--- Material for this task Enclosed Below ---

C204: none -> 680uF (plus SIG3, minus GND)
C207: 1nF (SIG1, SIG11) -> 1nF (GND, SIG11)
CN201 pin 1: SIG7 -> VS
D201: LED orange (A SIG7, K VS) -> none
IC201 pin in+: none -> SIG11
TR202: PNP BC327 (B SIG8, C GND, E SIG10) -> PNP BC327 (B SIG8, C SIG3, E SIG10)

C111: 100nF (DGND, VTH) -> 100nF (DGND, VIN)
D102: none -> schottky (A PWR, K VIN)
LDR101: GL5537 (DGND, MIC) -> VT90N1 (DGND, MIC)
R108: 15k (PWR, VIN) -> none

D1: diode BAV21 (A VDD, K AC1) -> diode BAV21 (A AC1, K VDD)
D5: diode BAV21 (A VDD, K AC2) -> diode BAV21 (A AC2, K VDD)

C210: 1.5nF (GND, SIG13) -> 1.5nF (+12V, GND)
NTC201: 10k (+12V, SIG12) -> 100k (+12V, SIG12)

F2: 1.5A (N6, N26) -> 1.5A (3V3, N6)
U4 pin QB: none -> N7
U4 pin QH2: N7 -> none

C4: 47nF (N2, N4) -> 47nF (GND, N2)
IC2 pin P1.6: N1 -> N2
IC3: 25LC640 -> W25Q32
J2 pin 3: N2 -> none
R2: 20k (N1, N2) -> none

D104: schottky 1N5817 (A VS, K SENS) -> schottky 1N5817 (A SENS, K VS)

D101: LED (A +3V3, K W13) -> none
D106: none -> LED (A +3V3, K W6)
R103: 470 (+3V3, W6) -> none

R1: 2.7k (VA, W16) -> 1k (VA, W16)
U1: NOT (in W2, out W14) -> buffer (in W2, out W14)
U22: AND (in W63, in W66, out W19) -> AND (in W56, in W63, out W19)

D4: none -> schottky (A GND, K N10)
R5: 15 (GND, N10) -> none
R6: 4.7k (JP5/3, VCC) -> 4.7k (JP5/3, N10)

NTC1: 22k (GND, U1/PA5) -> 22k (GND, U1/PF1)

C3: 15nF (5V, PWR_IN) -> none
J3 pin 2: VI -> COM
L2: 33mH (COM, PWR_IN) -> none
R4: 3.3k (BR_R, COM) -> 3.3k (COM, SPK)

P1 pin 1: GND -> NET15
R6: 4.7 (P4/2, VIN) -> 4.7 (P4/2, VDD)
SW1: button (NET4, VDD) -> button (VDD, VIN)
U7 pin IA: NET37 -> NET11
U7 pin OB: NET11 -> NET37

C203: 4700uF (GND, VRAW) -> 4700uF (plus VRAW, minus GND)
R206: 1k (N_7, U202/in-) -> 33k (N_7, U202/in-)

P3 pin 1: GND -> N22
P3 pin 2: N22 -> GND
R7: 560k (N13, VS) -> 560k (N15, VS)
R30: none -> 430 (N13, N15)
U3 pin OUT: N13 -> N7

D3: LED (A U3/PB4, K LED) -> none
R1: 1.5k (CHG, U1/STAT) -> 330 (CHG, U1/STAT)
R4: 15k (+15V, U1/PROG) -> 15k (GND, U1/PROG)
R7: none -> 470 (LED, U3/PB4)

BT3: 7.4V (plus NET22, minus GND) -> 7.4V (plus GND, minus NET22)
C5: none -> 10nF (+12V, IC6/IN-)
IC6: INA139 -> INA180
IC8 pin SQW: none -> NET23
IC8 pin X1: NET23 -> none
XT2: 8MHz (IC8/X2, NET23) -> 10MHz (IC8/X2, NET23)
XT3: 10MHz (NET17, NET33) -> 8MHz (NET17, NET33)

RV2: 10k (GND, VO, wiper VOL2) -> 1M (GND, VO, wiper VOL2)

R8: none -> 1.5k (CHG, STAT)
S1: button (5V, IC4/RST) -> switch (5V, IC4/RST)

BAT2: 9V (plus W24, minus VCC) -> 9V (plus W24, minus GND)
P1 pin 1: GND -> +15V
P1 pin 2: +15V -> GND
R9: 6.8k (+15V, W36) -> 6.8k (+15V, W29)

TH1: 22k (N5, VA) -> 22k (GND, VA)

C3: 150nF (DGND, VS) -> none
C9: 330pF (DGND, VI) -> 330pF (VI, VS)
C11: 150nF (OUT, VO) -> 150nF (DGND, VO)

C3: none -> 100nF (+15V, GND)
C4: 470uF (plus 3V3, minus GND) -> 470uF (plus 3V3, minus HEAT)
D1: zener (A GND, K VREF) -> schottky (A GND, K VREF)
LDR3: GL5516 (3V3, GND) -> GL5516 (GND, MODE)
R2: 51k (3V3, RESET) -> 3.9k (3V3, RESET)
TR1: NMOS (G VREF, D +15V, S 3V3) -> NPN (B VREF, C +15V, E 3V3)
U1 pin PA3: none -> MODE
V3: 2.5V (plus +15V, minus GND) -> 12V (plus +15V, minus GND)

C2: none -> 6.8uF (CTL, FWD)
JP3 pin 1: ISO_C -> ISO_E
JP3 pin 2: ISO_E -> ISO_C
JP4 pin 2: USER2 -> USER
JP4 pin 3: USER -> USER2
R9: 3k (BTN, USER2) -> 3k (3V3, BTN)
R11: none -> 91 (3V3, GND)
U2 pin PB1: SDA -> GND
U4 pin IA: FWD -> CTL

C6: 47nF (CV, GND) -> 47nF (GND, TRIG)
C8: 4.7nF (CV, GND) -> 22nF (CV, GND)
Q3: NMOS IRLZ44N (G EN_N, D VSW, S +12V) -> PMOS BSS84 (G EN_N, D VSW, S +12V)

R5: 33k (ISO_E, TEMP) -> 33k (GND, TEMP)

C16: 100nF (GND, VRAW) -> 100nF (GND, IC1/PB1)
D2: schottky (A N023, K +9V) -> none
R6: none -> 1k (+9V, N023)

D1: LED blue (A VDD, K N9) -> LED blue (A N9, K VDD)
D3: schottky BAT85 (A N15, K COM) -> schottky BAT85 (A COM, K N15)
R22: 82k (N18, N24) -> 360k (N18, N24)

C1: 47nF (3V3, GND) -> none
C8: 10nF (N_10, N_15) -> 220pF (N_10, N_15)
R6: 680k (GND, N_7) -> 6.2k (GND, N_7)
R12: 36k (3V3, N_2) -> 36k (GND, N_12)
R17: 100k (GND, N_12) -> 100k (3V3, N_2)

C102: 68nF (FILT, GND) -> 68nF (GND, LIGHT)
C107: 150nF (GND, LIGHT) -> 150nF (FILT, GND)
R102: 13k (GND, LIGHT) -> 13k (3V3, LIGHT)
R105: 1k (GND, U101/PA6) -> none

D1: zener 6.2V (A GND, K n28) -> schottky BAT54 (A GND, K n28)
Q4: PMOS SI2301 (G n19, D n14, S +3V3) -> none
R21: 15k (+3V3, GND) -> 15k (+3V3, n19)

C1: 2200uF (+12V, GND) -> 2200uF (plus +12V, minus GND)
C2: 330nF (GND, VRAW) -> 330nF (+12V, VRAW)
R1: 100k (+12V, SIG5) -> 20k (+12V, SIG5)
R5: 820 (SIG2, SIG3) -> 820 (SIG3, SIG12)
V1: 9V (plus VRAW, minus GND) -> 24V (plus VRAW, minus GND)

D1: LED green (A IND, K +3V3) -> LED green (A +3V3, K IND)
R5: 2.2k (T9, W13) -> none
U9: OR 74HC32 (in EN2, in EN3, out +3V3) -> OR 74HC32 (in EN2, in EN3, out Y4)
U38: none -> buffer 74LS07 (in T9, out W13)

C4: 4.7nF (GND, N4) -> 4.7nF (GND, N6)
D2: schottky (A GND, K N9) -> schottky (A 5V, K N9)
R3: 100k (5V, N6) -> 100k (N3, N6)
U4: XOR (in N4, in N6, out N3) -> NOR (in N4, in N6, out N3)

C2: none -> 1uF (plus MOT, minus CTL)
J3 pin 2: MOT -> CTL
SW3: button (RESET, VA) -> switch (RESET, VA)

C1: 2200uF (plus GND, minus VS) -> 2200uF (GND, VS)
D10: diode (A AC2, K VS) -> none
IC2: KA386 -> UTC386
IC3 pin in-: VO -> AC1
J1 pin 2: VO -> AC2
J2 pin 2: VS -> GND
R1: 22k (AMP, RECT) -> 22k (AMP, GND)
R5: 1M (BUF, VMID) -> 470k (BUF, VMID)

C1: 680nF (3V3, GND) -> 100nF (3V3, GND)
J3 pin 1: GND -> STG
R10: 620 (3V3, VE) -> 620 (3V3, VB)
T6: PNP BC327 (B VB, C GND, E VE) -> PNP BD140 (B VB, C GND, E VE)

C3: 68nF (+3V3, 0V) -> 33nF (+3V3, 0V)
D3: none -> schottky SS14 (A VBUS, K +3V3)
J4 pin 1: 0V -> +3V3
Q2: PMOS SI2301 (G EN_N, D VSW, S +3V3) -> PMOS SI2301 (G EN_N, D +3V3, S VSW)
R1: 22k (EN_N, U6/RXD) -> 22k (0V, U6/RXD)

--- End of Enclosed Material for this task ---

Activity:
Given the records above, reproduce precisely and only the lines between the line holding "D102: none -> schottky (A PWR, K VIN)" and the line holding "U4 pin QB: none -> N7", inclusive.

Exercise result:
D102: none -> schottky (A PWR, K VIN)
LDR101: GL5537 (DGND, MIC) -> VT90N1 (DGND, MIC)
R108: 15k (PWR, VIN) -> none

D1: diode BAV21 (A VDD, K AC1) -> diode BAV21 (A AC1, K VDD)
D5: diode BAV21 (A VDD, K AC2) -> diode BAV21 (A AC2, K VDD)

C210: 1.5nF (GND, SIG13) -> 1.5nF (+12V, GND)
NTC201: 10k (+12V, SIG12) -> 100k (+12V, SIG12)

F2: 1.5A (N6, N26) -> 1.5A (3V3, N6)
U4 pin QB: none -> N7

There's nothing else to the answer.